Of the lines listed below, return exactly those that run from the line containing "camera: 155 degrees right, 10 degrees down" through the line containing "(195, 346) = (150, 498): red", both included.

Given data below:

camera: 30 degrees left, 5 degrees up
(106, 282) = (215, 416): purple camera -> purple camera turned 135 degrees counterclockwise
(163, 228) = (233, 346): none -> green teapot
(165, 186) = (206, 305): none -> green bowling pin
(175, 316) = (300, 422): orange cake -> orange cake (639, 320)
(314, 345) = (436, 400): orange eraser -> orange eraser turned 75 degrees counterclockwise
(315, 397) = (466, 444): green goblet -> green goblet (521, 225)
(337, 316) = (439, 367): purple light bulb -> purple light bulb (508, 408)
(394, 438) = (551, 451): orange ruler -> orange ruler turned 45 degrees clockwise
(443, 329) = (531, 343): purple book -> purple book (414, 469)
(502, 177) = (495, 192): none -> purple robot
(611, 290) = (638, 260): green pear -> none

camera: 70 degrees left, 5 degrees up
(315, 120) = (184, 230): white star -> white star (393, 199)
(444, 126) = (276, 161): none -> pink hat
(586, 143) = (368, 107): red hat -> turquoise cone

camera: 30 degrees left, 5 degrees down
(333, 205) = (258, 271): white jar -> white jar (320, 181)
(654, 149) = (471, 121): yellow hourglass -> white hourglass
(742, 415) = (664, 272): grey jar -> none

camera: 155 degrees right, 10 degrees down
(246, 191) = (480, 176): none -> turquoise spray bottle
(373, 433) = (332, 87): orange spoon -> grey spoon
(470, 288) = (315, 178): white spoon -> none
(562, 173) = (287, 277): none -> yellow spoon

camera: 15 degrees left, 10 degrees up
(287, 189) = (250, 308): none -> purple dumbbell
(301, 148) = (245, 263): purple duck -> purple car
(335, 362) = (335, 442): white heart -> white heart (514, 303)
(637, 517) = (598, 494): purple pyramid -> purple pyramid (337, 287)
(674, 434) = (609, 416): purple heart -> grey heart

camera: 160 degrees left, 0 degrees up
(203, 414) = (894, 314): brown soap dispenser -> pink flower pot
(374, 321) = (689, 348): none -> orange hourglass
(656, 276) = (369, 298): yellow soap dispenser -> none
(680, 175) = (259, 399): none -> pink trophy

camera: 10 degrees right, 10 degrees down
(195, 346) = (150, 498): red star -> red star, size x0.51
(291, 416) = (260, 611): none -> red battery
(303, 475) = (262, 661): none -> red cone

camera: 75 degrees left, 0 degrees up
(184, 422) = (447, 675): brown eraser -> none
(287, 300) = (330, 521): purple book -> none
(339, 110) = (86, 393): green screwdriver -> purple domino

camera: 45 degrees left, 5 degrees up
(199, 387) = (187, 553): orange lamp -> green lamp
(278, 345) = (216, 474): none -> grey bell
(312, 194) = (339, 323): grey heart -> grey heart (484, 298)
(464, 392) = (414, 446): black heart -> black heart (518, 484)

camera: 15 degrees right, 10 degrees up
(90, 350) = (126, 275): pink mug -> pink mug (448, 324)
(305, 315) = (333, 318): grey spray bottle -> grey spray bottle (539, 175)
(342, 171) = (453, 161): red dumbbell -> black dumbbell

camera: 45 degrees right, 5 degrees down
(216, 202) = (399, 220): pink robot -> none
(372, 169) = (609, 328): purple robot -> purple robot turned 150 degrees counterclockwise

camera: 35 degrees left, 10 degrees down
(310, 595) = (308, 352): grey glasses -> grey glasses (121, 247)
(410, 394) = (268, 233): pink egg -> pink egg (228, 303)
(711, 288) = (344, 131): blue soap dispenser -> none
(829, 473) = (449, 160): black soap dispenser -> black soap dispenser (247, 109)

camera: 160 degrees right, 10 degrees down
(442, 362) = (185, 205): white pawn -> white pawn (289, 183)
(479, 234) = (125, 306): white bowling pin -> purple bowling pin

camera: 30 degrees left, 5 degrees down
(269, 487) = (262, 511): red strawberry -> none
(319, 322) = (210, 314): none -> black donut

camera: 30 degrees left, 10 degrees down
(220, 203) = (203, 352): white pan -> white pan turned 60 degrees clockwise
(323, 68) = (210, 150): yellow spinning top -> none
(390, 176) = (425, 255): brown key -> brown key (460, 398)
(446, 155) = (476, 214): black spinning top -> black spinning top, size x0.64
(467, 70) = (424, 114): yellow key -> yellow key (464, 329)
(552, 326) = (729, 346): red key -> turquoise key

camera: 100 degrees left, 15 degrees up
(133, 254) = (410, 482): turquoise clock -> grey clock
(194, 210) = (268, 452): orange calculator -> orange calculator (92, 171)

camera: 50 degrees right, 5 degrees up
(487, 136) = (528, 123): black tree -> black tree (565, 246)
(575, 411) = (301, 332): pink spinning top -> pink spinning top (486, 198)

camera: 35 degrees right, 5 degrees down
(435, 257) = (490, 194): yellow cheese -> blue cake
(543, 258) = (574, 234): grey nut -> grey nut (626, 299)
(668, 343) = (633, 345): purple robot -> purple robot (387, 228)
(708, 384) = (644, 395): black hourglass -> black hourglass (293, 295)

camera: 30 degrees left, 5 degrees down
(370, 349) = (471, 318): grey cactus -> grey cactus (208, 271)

End of Given data.

Solution to the problem:
camera: 155 degrees right, 10 degrees down
(246, 191) = (480, 176): none -> turquoise spray bottle
(373, 433) = (332, 87): orange spoon -> grey spoon
(470, 288) = (315, 178): white spoon -> none
(562, 173) = (287, 277): none -> yellow spoon

camera: 15 degrees left, 10 degrees up
(287, 189) = (250, 308): none -> purple dumbbell
(301, 148) = (245, 263): purple duck -> purple car
(335, 362) = (335, 442): white heart -> white heart (514, 303)
(637, 517) = (598, 494): purple pyramid -> purple pyramid (337, 287)
(674, 434) = (609, 416): purple heart -> grey heart

camera: 160 degrees left, 0 degrees up
(203, 414) = (894, 314): brown soap dispenser -> pink flower pot
(374, 321) = (689, 348): none -> orange hourglass
(656, 276) = (369, 298): yellow soap dispenser -> none
(680, 175) = (259, 399): none -> pink trophy

camera: 10 degrees right, 10 degrees down
(195, 346) = (150, 498): red star -> red star, size x0.51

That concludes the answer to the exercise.